## Action item:
Restate the material below word for word, from its first line to its last.

## Extracted data:
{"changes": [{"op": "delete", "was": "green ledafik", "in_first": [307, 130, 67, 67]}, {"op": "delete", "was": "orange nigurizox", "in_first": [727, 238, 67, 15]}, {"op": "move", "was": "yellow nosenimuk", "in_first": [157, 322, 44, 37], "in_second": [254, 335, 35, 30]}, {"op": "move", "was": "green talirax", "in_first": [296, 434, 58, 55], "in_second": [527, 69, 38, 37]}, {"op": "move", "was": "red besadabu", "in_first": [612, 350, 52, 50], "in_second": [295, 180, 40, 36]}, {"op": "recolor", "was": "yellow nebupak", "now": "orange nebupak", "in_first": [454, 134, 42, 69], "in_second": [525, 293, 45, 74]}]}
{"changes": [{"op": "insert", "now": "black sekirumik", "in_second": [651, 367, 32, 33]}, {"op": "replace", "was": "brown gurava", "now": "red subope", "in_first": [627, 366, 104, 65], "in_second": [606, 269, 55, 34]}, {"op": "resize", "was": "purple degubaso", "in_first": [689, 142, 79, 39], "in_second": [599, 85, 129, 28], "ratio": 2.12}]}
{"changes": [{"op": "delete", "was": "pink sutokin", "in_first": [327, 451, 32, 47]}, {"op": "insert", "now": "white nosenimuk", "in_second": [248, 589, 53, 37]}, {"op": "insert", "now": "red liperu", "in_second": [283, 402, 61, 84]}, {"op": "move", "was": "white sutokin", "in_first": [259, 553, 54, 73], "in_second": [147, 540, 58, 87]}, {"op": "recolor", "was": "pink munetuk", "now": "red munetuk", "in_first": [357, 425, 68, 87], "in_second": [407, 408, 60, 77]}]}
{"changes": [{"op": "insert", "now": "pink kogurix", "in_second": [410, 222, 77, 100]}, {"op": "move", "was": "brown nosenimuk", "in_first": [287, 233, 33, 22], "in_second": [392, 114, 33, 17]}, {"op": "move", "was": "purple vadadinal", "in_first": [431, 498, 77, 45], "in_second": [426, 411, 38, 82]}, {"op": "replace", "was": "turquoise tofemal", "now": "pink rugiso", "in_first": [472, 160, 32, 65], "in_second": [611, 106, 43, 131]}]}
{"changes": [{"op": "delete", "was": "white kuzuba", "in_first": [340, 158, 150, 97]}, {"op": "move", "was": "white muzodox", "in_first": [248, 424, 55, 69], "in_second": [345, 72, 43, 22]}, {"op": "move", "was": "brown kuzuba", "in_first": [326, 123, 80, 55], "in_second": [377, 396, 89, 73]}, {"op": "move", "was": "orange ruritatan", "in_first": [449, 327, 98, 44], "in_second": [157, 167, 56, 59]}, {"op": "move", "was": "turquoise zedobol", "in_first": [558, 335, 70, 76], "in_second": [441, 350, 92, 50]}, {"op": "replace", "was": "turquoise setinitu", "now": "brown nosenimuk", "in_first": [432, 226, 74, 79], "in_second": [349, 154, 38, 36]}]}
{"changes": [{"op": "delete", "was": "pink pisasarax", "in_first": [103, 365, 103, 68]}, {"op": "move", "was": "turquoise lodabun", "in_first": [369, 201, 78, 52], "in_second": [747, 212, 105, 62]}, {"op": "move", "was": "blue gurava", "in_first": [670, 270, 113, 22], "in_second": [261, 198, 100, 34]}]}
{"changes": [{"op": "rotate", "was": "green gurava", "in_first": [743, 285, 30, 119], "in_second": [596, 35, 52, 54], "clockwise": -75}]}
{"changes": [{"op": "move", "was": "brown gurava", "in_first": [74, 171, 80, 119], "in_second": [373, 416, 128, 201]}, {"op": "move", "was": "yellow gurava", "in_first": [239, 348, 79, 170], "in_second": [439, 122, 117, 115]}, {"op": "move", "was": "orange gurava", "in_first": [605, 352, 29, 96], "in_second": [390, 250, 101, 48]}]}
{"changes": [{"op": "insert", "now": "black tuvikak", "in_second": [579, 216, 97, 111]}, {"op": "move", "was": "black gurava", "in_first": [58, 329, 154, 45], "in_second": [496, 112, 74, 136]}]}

## Exercise response:
{"changes": [{"op": "delete", "was": "green ledafik", "in_first": [307, 130, 67, 67]}, {"op": "delete", "was": "orange nigurizox", "in_first": [727, 238, 67, 15]}, {"op": "move", "was": "yellow nosenimuk", "in_first": [157, 322, 44, 37], "in_second": [254, 335, 35, 30]}, {"op": "move", "was": "green talirax", "in_first": [296, 434, 58, 55], "in_second": [527, 69, 38, 37]}, {"op": "move", "was": "red besadabu", "in_first": [612, 350, 52, 50], "in_second": [295, 180, 40, 36]}, {"op": "recolor", "was": "yellow nebupak", "now": "orange nebupak", "in_first": [454, 134, 42, 69], "in_second": [525, 293, 45, 74]}]}
{"changes": [{"op": "insert", "now": "black sekirumik", "in_second": [651, 367, 32, 33]}, {"op": "replace", "was": "brown gurava", "now": "red subope", "in_first": [627, 366, 104, 65], "in_second": [606, 269, 55, 34]}, {"op": "resize", "was": "purple degubaso", "in_first": [689, 142, 79, 39], "in_second": [599, 85, 129, 28], "ratio": 2.12}]}
{"changes": [{"op": "delete", "was": "pink sutokin", "in_first": [327, 451, 32, 47]}, {"op": "insert", "now": "white nosenimuk", "in_second": [248, 589, 53, 37]}, {"op": "insert", "now": "red liperu", "in_second": [283, 402, 61, 84]}, {"op": "move", "was": "white sutokin", "in_first": [259, 553, 54, 73], "in_second": [147, 540, 58, 87]}, {"op": "recolor", "was": "pink munetuk", "now": "red munetuk", "in_first": [357, 425, 68, 87], "in_second": [407, 408, 60, 77]}]}
{"changes": [{"op": "insert", "now": "pink kogurix", "in_second": [410, 222, 77, 100]}, {"op": "move", "was": "brown nosenimuk", "in_first": [287, 233, 33, 22], "in_second": [392, 114, 33, 17]}, {"op": "move", "was": "purple vadadinal", "in_first": [431, 498, 77, 45], "in_second": [426, 411, 38, 82]}, {"op": "replace", "was": "turquoise tofemal", "now": "pink rugiso", "in_first": [472, 160, 32, 65], "in_second": [611, 106, 43, 131]}]}
{"changes": [{"op": "delete", "was": "white kuzuba", "in_first": [340, 158, 150, 97]}, {"op": "move", "was": "white muzodox", "in_first": [248, 424, 55, 69], "in_second": [345, 72, 43, 22]}, {"op": "move", "was": "brown kuzuba", "in_first": [326, 123, 80, 55], "in_second": [377, 396, 89, 73]}, {"op": "move", "was": "orange ruritatan", "in_first": [449, 327, 98, 44], "in_second": [157, 167, 56, 59]}, {"op": "move", "was": "turquoise zedobol", "in_first": [558, 335, 70, 76], "in_second": [441, 350, 92, 50]}, {"op": "replace", "was": "turquoise setinitu", "now": "brown nosenimuk", "in_first": [432, 226, 74, 79], "in_second": [349, 154, 38, 36]}]}
{"changes": [{"op": "delete", "was": "pink pisasarax", "in_first": [103, 365, 103, 68]}, {"op": "move", "was": "turquoise lodabun", "in_first": [369, 201, 78, 52], "in_second": [747, 212, 105, 62]}, {"op": "move", "was": "blue gurava", "in_first": [670, 270, 113, 22], "in_second": [261, 198, 100, 34]}]}
{"changes": [{"op": "rotate", "was": "green gurava", "in_first": [743, 285, 30, 119], "in_second": [596, 35, 52, 54], "clockwise": -75}]}
{"changes": [{"op": "move", "was": "brown gurava", "in_first": [74, 171, 80, 119], "in_second": [373, 416, 128, 201]}, {"op": "move", "was": "yellow gurava", "in_first": [239, 348, 79, 170], "in_second": [439, 122, 117, 115]}, {"op": "move", "was": "orange gurava", "in_first": [605, 352, 29, 96], "in_second": [390, 250, 101, 48]}]}
{"changes": [{"op": "insert", "now": "black tuvikak", "in_second": [579, 216, 97, 111]}, {"op": "move", "was": "black gurava", "in_first": [58, 329, 154, 45], "in_second": [496, 112, 74, 136]}]}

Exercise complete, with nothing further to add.